**MATERIAL FOR THIS TASK**
....

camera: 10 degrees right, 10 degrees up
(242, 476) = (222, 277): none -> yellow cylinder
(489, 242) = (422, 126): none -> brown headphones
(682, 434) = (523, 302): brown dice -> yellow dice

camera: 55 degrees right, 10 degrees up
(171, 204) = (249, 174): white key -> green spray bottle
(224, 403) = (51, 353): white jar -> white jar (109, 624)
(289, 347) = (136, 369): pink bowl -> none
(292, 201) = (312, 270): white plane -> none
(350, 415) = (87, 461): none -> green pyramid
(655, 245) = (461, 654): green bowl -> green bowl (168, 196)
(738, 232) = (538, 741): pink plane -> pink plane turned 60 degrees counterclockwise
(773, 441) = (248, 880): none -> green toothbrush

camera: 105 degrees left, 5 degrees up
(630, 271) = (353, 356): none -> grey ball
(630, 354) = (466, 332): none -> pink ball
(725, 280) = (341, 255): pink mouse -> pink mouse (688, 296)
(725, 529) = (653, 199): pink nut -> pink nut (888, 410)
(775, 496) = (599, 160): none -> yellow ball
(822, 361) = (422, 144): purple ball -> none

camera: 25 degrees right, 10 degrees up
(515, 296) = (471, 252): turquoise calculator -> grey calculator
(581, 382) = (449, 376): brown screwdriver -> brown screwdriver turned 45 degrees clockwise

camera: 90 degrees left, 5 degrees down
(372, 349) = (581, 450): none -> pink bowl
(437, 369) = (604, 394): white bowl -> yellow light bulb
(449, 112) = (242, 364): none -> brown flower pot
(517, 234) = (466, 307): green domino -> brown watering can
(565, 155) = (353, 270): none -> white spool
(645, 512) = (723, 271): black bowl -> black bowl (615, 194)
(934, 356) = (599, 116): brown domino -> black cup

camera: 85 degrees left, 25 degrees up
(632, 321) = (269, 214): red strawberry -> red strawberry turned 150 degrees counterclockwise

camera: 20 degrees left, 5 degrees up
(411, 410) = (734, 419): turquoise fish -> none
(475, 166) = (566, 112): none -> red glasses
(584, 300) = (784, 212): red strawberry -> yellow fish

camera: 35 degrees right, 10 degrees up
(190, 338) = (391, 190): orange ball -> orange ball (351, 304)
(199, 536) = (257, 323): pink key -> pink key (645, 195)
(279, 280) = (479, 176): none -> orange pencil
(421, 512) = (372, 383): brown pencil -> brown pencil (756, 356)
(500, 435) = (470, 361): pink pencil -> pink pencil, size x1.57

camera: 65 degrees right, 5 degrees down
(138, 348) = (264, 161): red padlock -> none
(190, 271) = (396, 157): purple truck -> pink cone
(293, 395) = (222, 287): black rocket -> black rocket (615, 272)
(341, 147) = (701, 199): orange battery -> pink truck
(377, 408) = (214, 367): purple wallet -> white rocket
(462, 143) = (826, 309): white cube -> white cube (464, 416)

....

**INSTRUCTIONS TO FOLLOW**
Output exactly what runs from the line with "camera: 35 degrees right, 10 degrees up" to the final line above, both lines included, and nothing else.

**RESPONSE BELOW**
camera: 35 degrees right, 10 degrees up
(190, 338) = (391, 190): orange ball -> orange ball (351, 304)
(199, 536) = (257, 323): pink key -> pink key (645, 195)
(279, 280) = (479, 176): none -> orange pencil
(421, 512) = (372, 383): brown pencil -> brown pencil (756, 356)
(500, 435) = (470, 361): pink pencil -> pink pencil, size x1.57

camera: 65 degrees right, 5 degrees down
(138, 348) = (264, 161): red padlock -> none
(190, 271) = (396, 157): purple truck -> pink cone
(293, 395) = (222, 287): black rocket -> black rocket (615, 272)
(341, 147) = (701, 199): orange battery -> pink truck
(377, 408) = (214, 367): purple wallet -> white rocket
(462, 143) = (826, 309): white cube -> white cube (464, 416)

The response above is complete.